**WHAT YOU HAVE TO DO**
Look in the material below for the line with "brown star: (197, 647) -> (277, 628), moved" and the line with "cyan cross: (541, 654)", then set down exactly those two lines and all lines between, nothing more.

**GIVEN RECORDS**
──────────

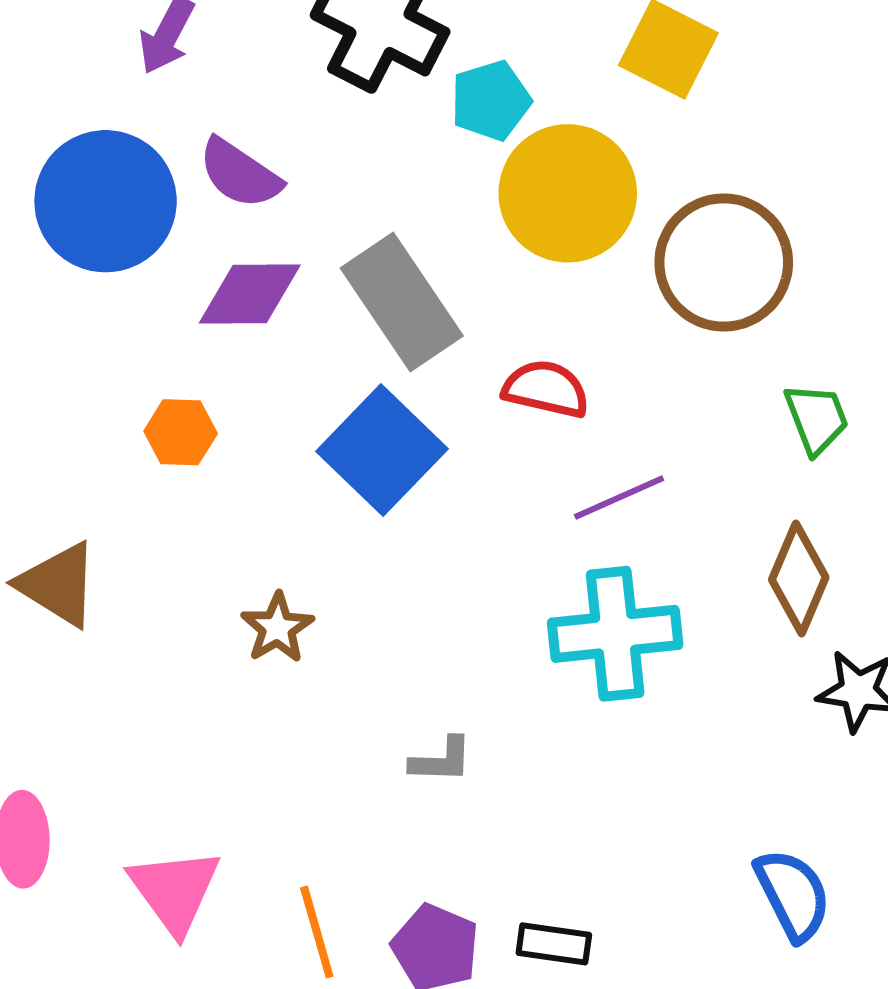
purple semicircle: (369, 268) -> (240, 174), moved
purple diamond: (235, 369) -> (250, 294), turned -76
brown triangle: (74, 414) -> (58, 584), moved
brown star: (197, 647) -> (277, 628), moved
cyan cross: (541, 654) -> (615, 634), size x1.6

──────────

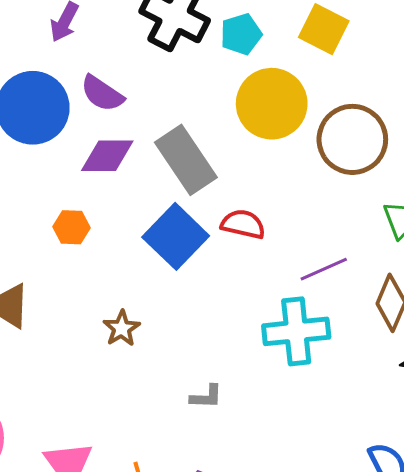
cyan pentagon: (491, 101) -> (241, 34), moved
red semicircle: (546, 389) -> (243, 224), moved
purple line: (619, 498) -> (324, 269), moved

──────────

**YOUR SOLUTION**
brown star: (197, 647) -> (277, 628), moved
cyan cross: (541, 654) -> (615, 634), size x1.6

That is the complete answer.